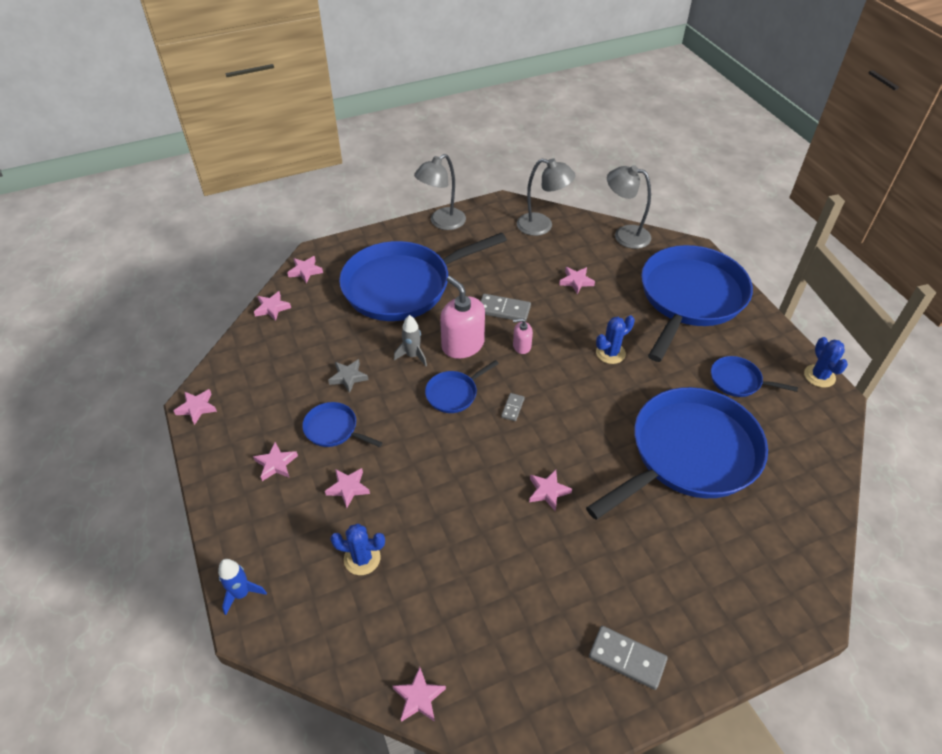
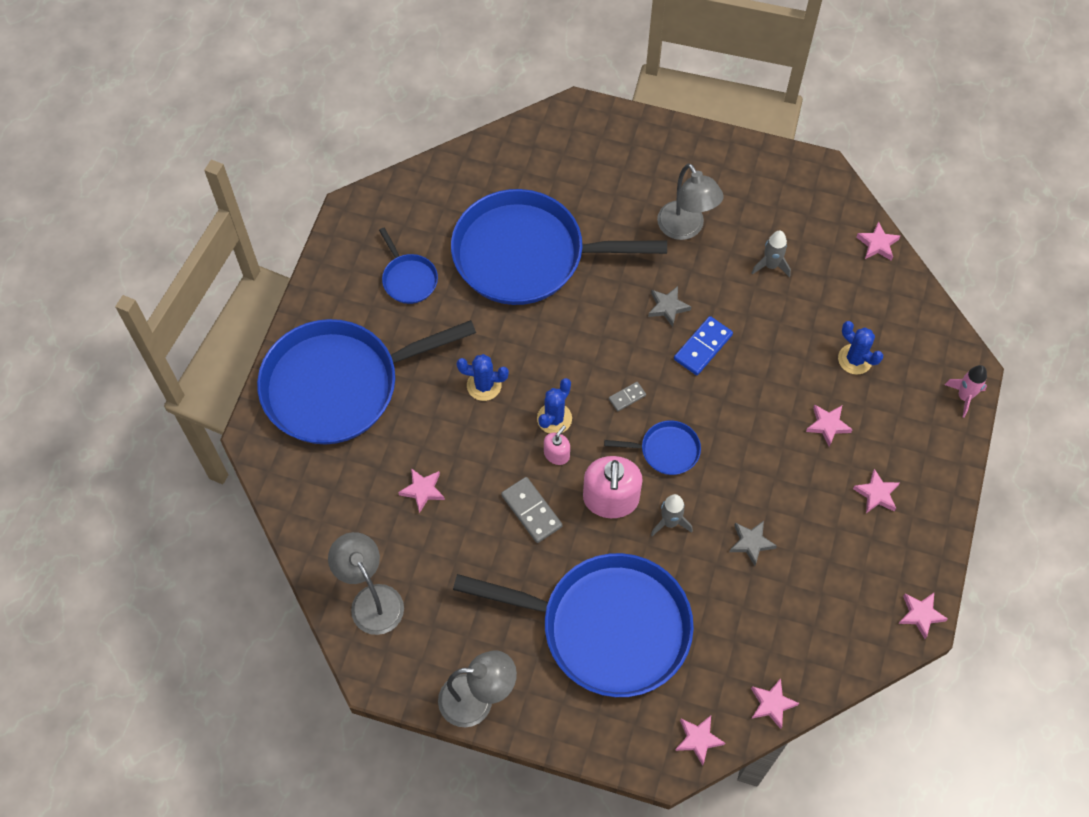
camera: 140 degrees left, 15 degrees up
(241, 594) = (964, 397): blue rocket -> pink rocket
(333, 429) = (803, 493): blue pan -> none
(493, 480) = (702, 347): none -> blue domino
(500, 592) = (771, 265): none -> grey rocket
(521, 346) = (556, 454): pink soap dispenser -> pink soap dispenser turned 90 degrees counterclockwise
(548, 491) = (668, 307): pink star -> grey star
(624, 235) = (300, 513): grey lamp -> grey lamp (685, 228)
(627, 658) = (722, 172): grey domino -> none
(819, 376) = (337, 233): blue cactus -> blue cactus (554, 418)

═══

* [Activity]:
Return word for word the line with "(241, 594) = (964, 397): blue" and every line after it through the end of the records above.

* [Solved exercise]:
(241, 594) = (964, 397): blue rocket -> pink rocket
(333, 429) = (803, 493): blue pan -> none
(493, 480) = (702, 347): none -> blue domino
(500, 592) = (771, 265): none -> grey rocket
(521, 346) = (556, 454): pink soap dispenser -> pink soap dispenser turned 90 degrees counterclockwise
(548, 491) = (668, 307): pink star -> grey star
(624, 235) = (300, 513): grey lamp -> grey lamp (685, 228)
(627, 658) = (722, 172): grey domino -> none
(819, 376) = (337, 233): blue cactus -> blue cactus (554, 418)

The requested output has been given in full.